EXTRACTED MATERIAL below:

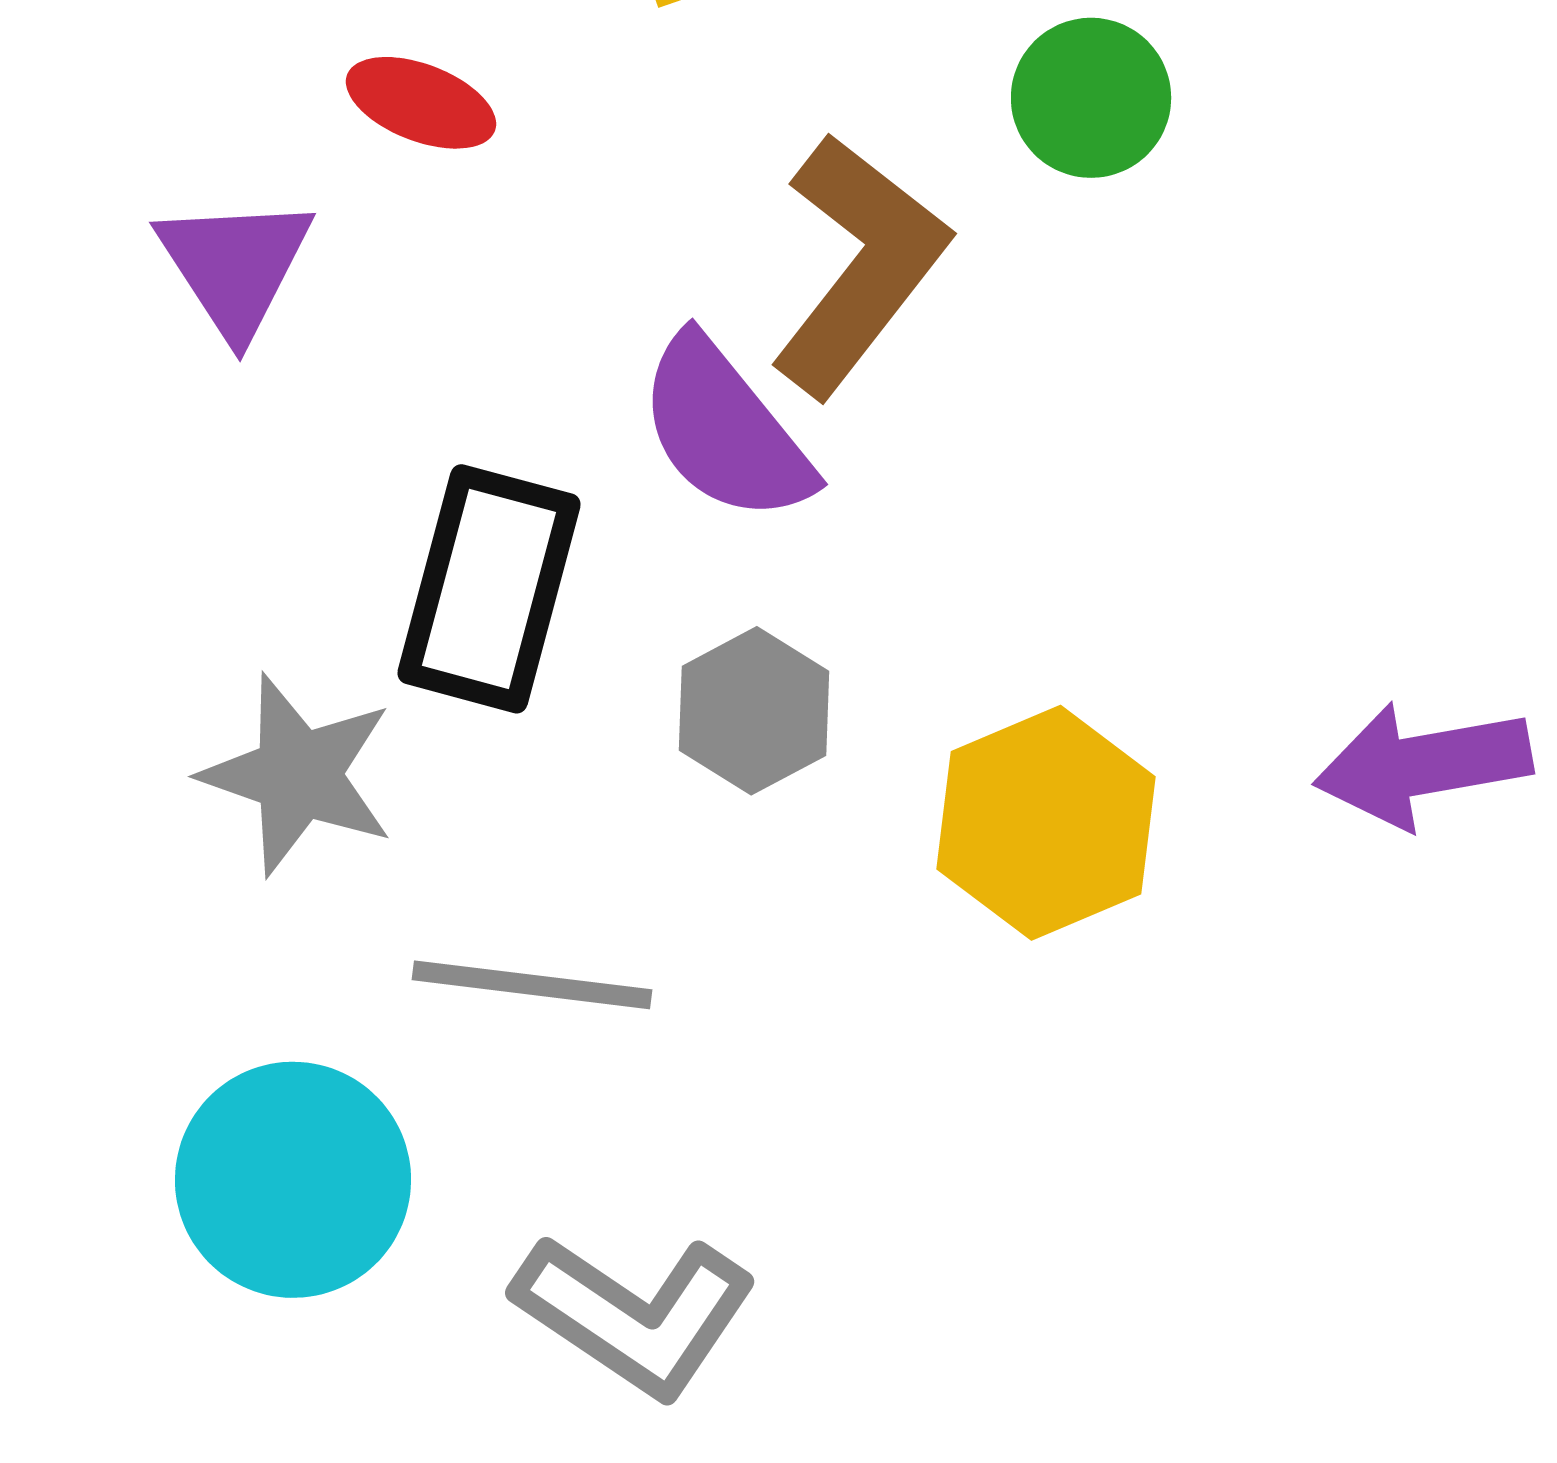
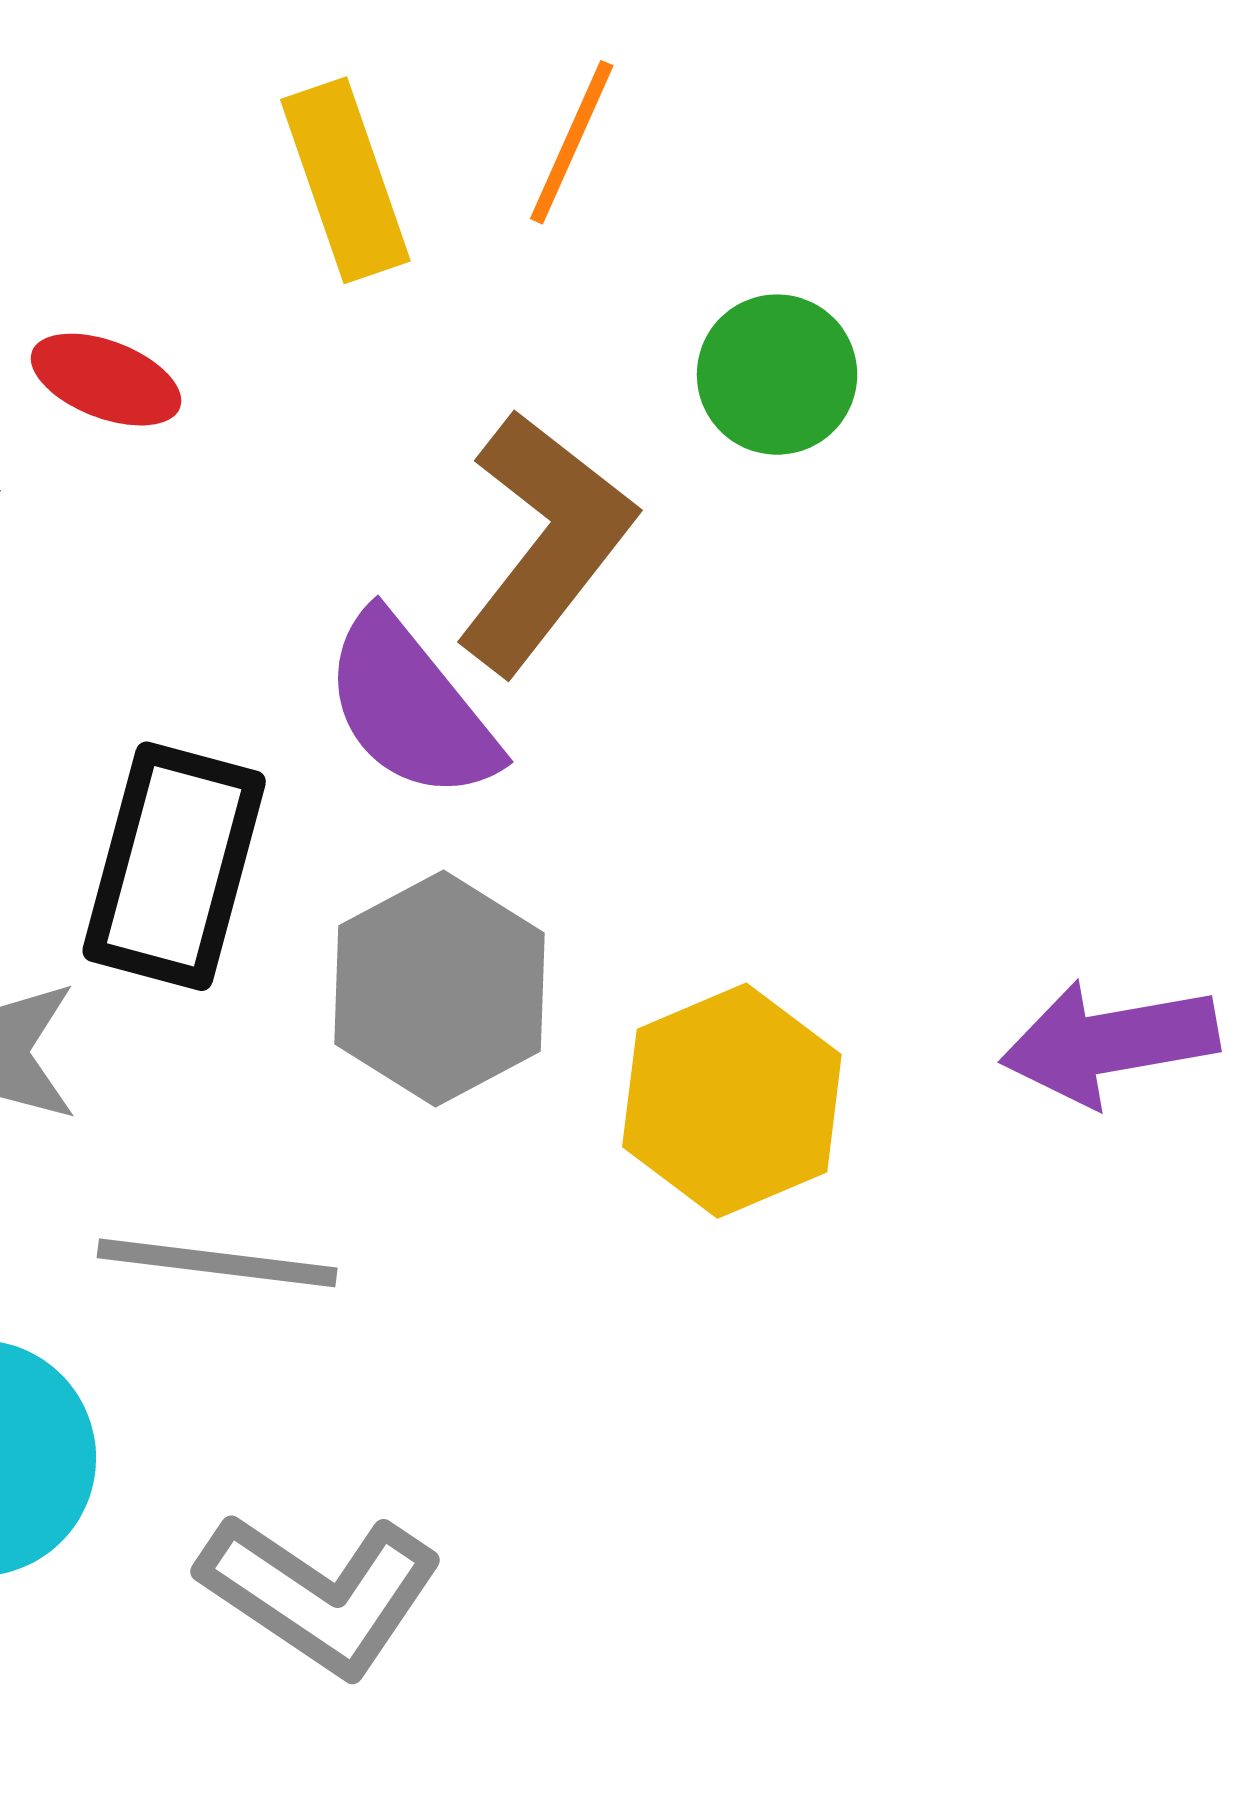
gray hexagon: (754, 711) -> (440, 988), size x1.4

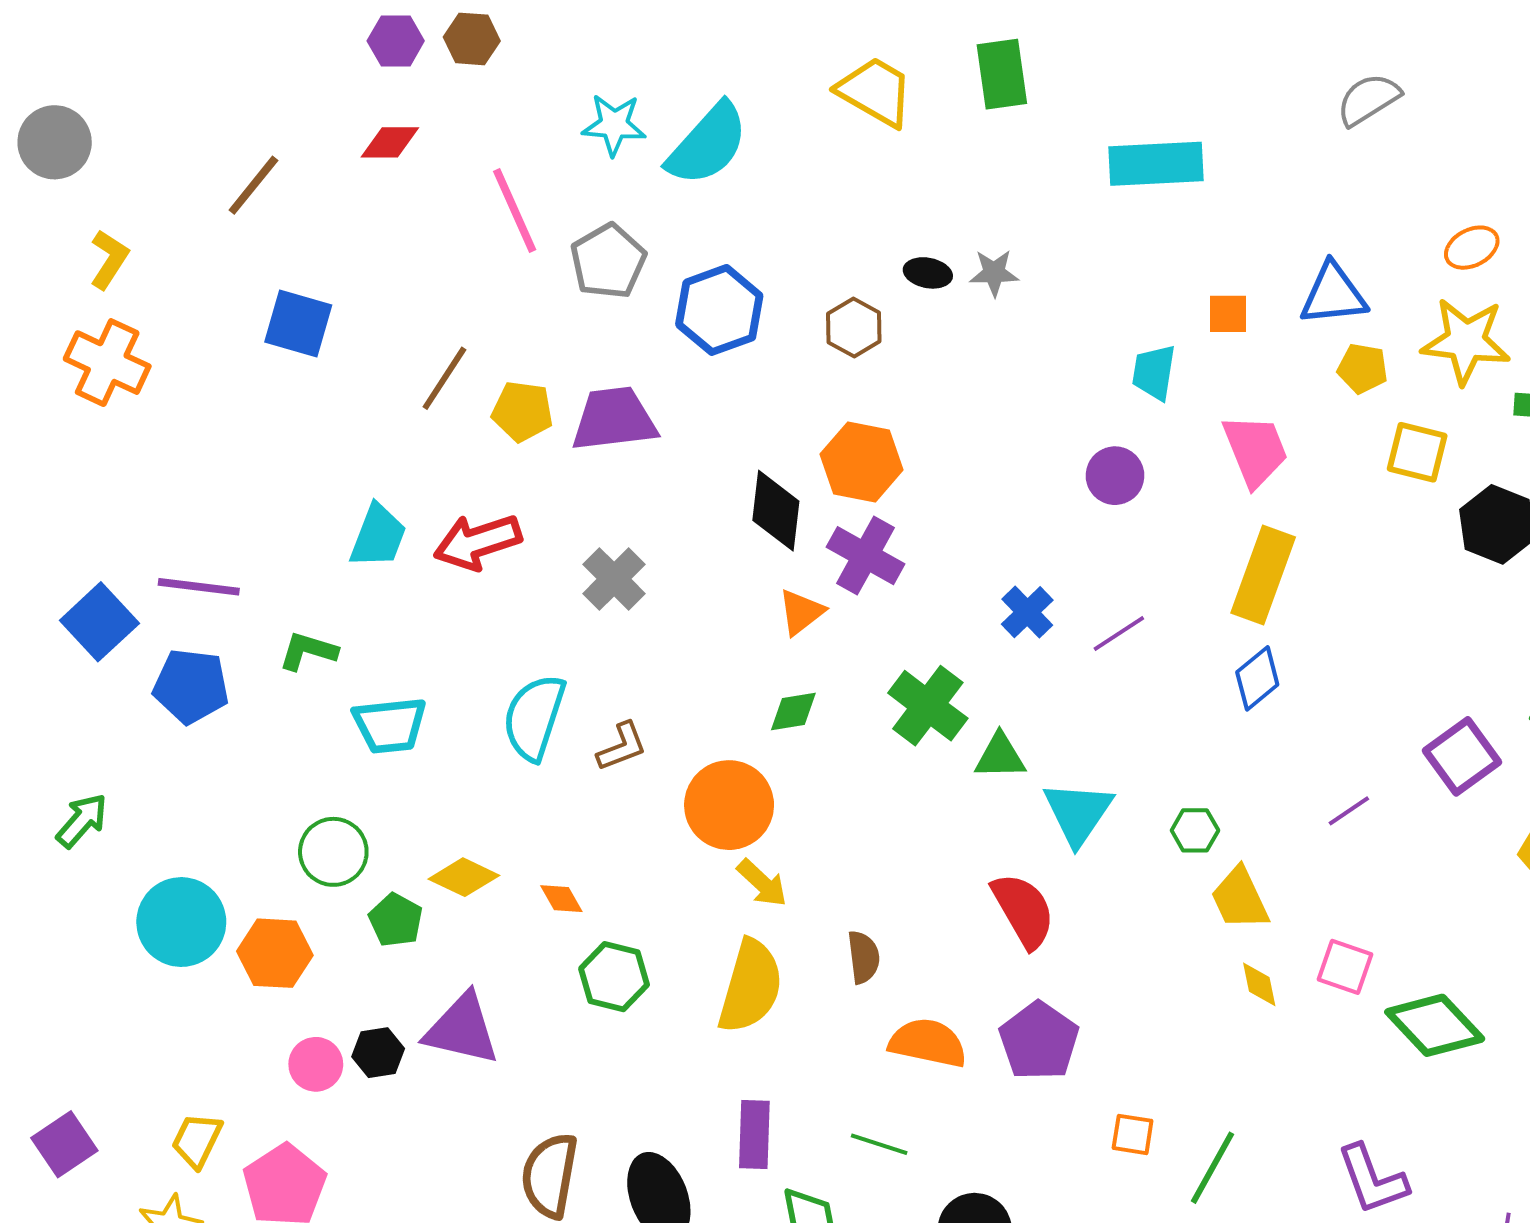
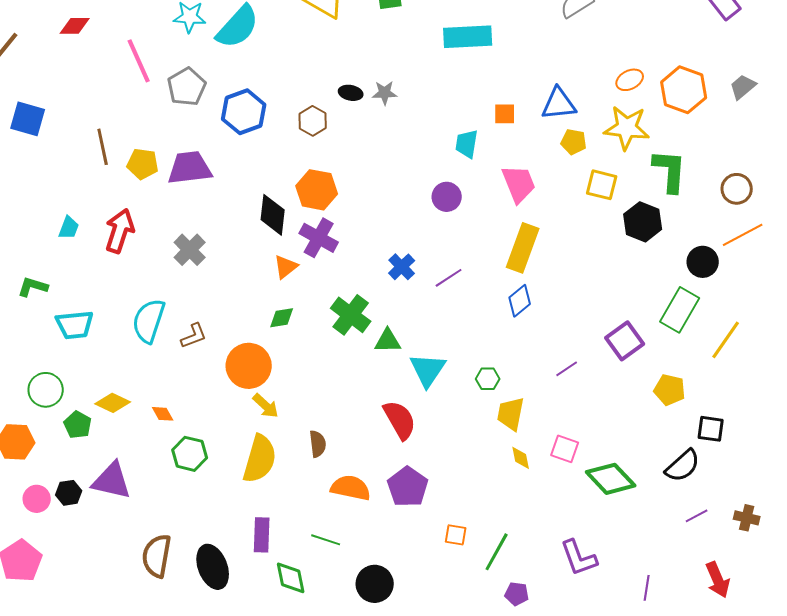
brown line: (444, 378) -> (103, 147), turned -45
cyan trapezoid: (378, 536) -> (69, 228), size x0.7
red arrow: (478, 542) -> (120, 231), turned 126
yellow trapezoid: (1240, 899) -> (511, 414), turned 36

End of EXTRACTED MATERIAL.

• [GOAL OF THE EXERCISE] Repeat exactly, and only, the lines from the one containing "red arrow: (478, 542)" through the end of the material.

• [TASK RESPONSE]
red arrow: (478, 542) -> (120, 231), turned 126
yellow trapezoid: (1240, 899) -> (511, 414), turned 36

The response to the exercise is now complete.